TASK STATEMENT: From the listing below, pick out each line with the word "black".
----
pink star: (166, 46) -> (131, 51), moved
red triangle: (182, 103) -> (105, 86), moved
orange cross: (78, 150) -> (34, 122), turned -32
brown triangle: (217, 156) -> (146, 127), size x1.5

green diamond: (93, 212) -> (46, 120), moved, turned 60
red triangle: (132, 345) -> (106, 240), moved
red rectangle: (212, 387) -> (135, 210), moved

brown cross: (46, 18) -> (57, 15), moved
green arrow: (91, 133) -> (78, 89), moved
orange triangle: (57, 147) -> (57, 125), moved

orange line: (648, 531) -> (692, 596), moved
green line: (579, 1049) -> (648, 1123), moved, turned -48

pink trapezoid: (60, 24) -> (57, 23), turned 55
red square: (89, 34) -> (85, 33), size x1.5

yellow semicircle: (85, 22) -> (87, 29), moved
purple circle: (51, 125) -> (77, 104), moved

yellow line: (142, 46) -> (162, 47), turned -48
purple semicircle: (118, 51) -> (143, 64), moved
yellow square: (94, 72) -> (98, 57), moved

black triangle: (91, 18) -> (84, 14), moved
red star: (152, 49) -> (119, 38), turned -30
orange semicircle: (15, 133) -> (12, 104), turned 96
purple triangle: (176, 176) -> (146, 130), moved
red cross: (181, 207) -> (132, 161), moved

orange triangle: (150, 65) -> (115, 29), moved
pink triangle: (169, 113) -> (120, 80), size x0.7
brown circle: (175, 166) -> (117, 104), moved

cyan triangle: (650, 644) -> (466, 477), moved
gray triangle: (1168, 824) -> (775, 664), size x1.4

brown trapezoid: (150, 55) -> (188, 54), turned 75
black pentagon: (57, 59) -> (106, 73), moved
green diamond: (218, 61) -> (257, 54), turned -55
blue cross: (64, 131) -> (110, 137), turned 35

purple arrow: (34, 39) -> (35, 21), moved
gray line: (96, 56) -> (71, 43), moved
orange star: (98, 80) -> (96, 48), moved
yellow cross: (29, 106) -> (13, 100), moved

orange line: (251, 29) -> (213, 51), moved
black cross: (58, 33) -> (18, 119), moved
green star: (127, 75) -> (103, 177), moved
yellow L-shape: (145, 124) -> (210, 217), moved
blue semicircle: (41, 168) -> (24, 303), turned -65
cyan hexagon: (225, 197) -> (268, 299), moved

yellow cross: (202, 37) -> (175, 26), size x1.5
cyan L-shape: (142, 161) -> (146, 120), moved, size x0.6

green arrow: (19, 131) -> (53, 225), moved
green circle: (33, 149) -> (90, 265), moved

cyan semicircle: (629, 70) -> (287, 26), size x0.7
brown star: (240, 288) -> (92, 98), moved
----
EXERCISE RESULT:
black triangle: (91, 18) -> (84, 14), moved
black pentagon: (57, 59) -> (106, 73), moved
black cross: (58, 33) -> (18, 119), moved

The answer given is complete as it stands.